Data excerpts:
+++
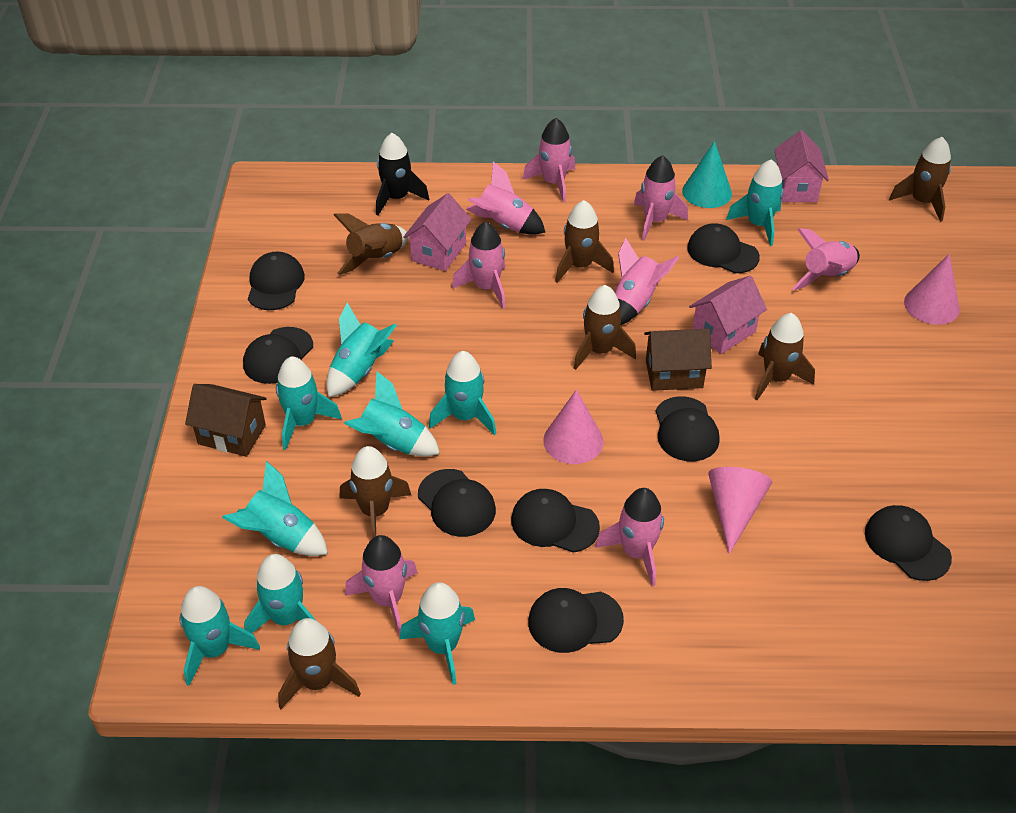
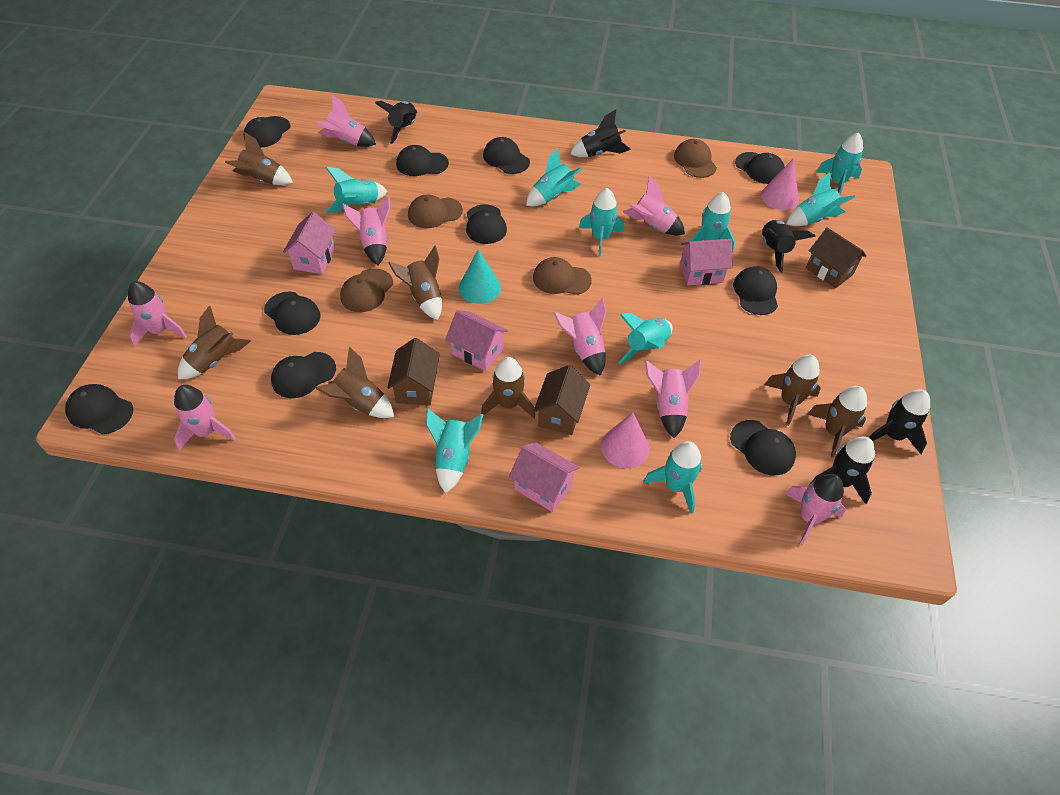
black cap: [243,327,313,384] [248,252,305,310] [418,469,496,537] [511,489,600,553] [528,588,624,653] [656,396,720,462] [687,223,760,273] [865,505,952,581] = 8 -> [65,384,133,434] [244,116,290,147] [264,292,320,335] [271,352,336,398] [396,145,449,176] [466,205,507,244] [483,137,530,174] [730,420,796,476] [733,266,778,315] [735,152,784,184] = 10
black rocket: [376,133,429,215] = 1 -> [375,101,418,144] [570,109,631,157] [762,220,815,272] [809,437,875,504] [869,390,930,454] = 5
brown cap: none = 0 -> [340,268,393,312] [408,194,463,228] [533,257,592,295] [674,139,717,178] = 4
brown house: [185,384,267,457] [644,328,712,391] = 2 -> [387,338,440,406] [534,365,590,435] [806,227,867,288] = 3
pink cone: [543,389,603,464] [708,467,772,554] [904,254,960,325] = 3 -> [601,413,650,468] [761,158,799,210] = 2
pink house: [403,193,472,271] [689,276,767,354] [774,130,829,202] = 3 -> [283,212,336,274] [445,310,508,371] [509,442,579,512] [680,239,733,286] = 4

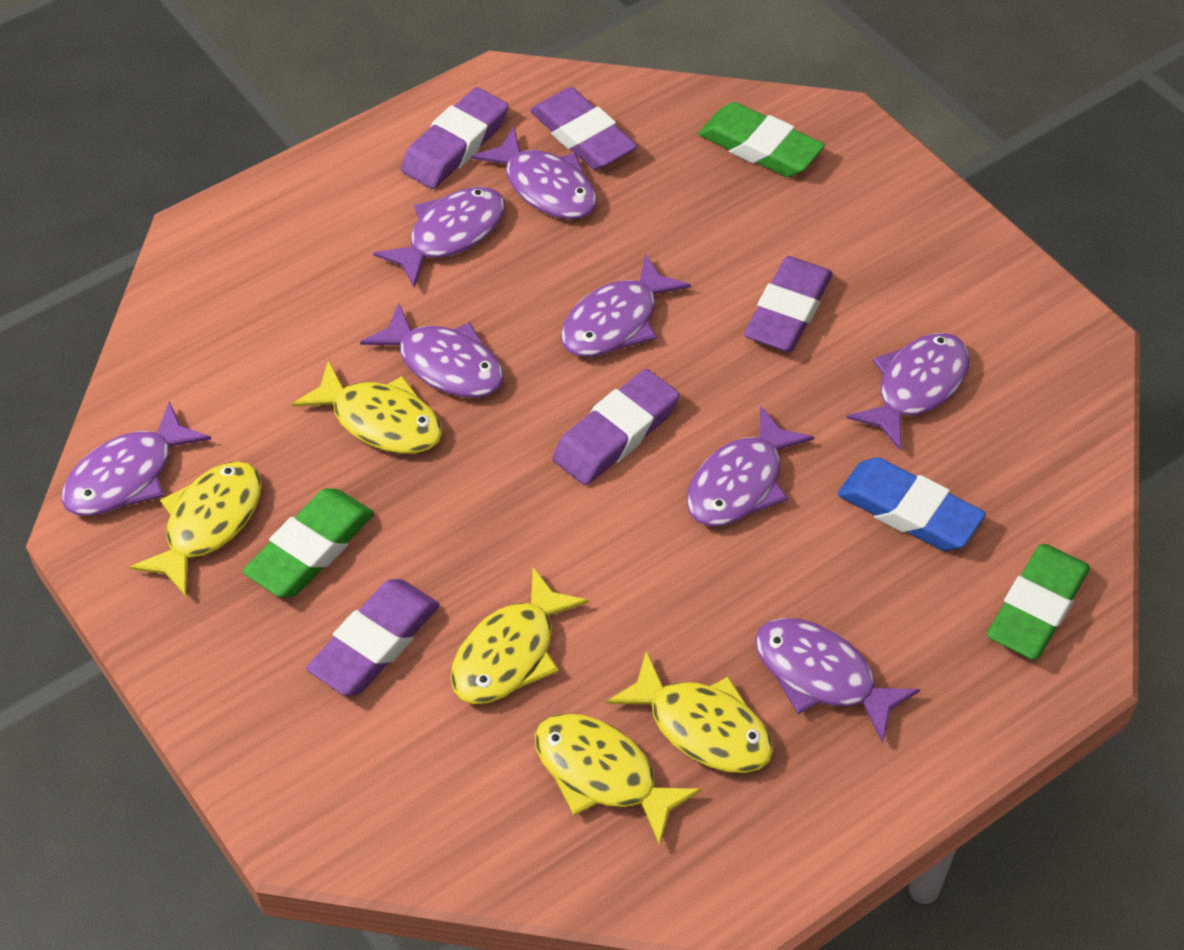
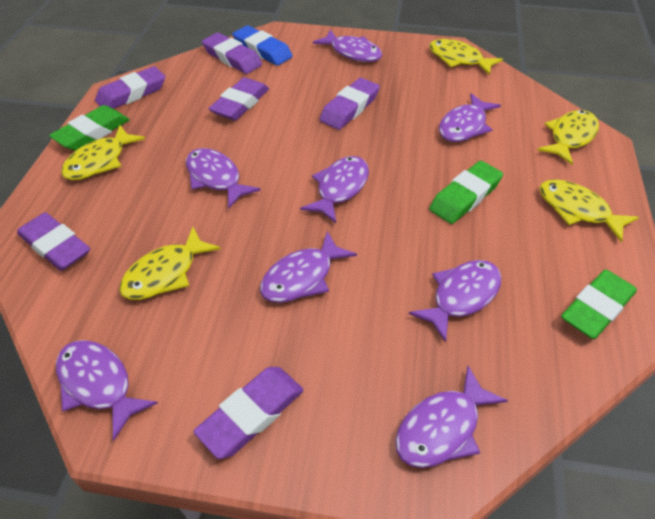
purple eraser: [306,579,440,696] [401,87,509,189] [530,87,637,170] [552,369,680,486] [744,256,833,352] = 5 -> [17,212,90,271] [95,66,165,109] [193,367,304,459] [202,33,262,74] [209,77,269,121] [319,78,380,130] = 6

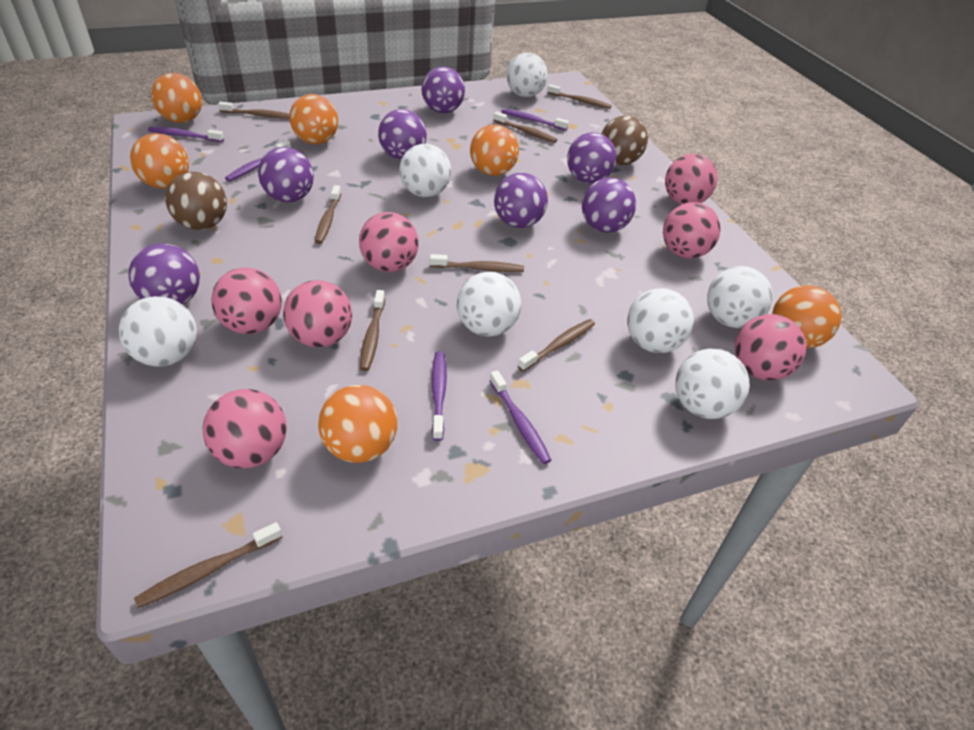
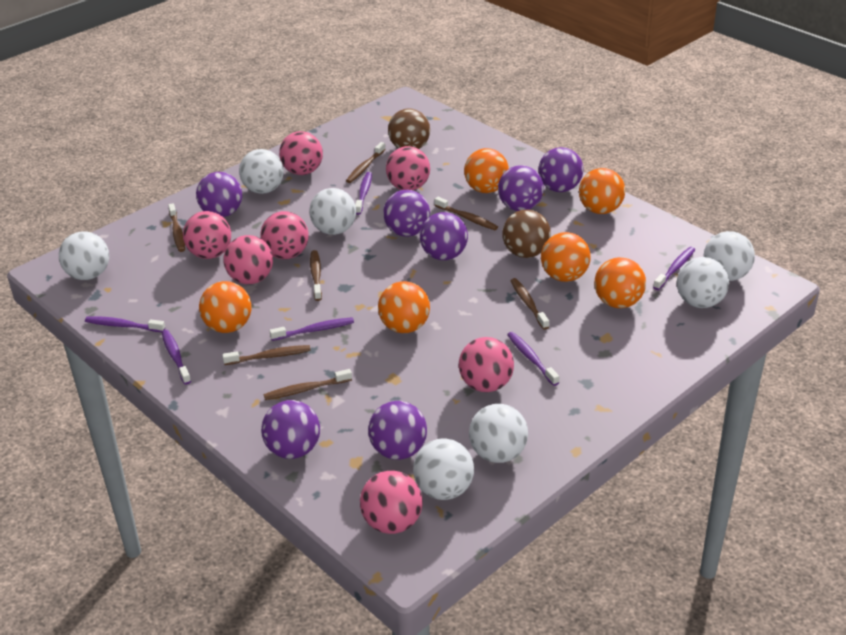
brown toothbrush: [134,522,283,608] [218,102,290,119] [315,185,341,244] [360,290,385,371] [430,254,524,272] [493,112,557,143] [518,319,595,372] [547,84,612,109] = 8 -> [168,203,185,252] [222,345,311,365] [263,369,352,400] [310,250,322,301] [346,142,386,183] [435,197,498,230] [510,278,549,330] = 7
purple toothbrush: [148,127,224,142] [225,140,291,181] [432,351,447,441] [489,370,551,464] [501,109,569,131] = 5 -> [85,316,165,332] [161,330,191,384] [270,317,354,341] [355,172,372,215] [507,332,559,386] [653,247,695,290] = 6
+++
**Task to complete**
Look through the entries above, and wherever a line holds the string "black", copy it.

**Answer space**
black cap: [243,327,313,384] [248,252,305,310] [418,469,496,537] [511,489,600,553] [528,588,624,653] [656,396,720,462] [687,223,760,273] [865,505,952,581] = 8 -> [65,384,133,434] [244,116,290,147] [264,292,320,335] [271,352,336,398] [396,145,449,176] [466,205,507,244] [483,137,530,174] [730,420,796,476] [733,266,778,315] [735,152,784,184] = 10
black rocket: [376,133,429,215] = 1 -> [375,101,418,144] [570,109,631,157] [762,220,815,272] [809,437,875,504] [869,390,930,454] = 5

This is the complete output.